Would you please return the lines of the entries below starting at the line that has "The second view lost the emerald" and ending at the line that has "What was the orange school", both included, exactly as they are?

[Scene edit records]

------------------------------------------------

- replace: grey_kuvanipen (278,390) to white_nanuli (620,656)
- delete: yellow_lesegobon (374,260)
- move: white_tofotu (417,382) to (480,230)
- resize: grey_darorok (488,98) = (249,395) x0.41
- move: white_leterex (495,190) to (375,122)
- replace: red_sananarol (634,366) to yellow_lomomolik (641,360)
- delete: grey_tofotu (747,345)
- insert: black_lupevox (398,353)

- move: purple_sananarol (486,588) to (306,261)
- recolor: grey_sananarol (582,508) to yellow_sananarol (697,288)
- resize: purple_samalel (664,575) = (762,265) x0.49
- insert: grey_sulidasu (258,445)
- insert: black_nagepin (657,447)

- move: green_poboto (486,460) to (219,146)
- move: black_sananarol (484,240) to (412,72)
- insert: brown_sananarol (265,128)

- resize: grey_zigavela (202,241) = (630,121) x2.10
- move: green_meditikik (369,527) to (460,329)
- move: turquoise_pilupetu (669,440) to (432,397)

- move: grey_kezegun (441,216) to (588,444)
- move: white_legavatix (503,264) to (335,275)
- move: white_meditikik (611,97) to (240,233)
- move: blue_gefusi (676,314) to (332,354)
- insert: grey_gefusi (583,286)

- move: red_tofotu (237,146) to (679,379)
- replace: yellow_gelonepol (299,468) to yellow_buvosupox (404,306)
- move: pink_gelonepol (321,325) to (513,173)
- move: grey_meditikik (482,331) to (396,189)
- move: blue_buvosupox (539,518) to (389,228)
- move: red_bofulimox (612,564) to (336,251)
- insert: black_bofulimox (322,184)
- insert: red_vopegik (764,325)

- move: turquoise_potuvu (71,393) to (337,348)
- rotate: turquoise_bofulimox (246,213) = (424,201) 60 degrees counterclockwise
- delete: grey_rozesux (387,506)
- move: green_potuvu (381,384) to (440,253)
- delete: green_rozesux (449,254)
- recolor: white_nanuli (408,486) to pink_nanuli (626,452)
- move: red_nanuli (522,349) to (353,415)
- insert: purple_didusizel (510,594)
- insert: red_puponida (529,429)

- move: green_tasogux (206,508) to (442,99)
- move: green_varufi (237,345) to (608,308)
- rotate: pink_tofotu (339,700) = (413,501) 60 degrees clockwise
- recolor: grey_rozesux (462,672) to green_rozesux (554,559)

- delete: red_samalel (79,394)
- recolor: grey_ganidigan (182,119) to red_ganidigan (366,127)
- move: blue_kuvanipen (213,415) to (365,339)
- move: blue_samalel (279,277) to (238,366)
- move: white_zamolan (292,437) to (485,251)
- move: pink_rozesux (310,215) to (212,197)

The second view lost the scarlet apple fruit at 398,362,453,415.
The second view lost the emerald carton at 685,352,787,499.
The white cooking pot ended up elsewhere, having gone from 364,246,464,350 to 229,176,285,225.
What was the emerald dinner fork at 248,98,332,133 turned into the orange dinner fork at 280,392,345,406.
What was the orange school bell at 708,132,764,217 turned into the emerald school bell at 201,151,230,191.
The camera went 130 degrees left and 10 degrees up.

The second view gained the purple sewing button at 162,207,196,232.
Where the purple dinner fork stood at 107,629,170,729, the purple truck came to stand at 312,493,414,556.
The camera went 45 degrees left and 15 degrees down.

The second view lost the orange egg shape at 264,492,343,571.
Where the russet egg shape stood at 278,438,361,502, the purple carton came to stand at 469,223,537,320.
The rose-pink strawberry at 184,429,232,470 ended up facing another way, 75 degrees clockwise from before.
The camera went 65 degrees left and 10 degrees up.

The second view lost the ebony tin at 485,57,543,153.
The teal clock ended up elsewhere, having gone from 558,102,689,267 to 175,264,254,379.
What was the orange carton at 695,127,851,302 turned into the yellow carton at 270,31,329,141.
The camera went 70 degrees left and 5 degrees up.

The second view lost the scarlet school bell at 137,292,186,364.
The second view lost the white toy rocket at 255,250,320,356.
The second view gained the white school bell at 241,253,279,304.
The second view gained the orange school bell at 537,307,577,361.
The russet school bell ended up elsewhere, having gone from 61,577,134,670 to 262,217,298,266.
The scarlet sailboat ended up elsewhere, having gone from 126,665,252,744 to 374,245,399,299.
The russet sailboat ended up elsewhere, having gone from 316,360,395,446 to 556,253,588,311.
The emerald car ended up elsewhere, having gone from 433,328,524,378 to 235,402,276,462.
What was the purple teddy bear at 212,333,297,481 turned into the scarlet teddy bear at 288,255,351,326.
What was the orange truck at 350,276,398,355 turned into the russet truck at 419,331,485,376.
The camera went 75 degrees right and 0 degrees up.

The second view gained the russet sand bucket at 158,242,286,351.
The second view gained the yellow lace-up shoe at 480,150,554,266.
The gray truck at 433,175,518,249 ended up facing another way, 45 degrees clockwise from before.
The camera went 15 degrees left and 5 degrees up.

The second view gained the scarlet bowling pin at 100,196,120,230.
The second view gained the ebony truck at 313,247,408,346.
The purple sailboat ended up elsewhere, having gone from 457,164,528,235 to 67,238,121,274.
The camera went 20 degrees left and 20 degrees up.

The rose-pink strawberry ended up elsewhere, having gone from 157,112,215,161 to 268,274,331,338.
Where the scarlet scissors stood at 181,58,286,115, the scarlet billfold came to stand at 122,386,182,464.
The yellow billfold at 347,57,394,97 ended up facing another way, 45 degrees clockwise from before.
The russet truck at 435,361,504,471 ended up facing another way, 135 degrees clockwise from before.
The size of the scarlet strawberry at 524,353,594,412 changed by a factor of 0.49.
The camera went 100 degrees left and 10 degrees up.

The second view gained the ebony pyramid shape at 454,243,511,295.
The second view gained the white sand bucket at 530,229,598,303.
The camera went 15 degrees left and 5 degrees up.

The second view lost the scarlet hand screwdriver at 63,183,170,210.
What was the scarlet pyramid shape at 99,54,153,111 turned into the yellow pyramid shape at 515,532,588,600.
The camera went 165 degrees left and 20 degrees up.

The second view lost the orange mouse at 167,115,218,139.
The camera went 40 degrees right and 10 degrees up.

------------------------------------------------

## Task solution
The second view lost the emerald carton at 685,352,787,499.
The white cooking pot ended up elsewhere, having gone from 364,246,464,350 to 229,176,285,225.
What was the emerald dinner fork at 248,98,332,133 turned into the orange dinner fork at 280,392,345,406.
What was the orange school bell at 708,132,764,217 turned into the emerald school bell at 201,151,230,191.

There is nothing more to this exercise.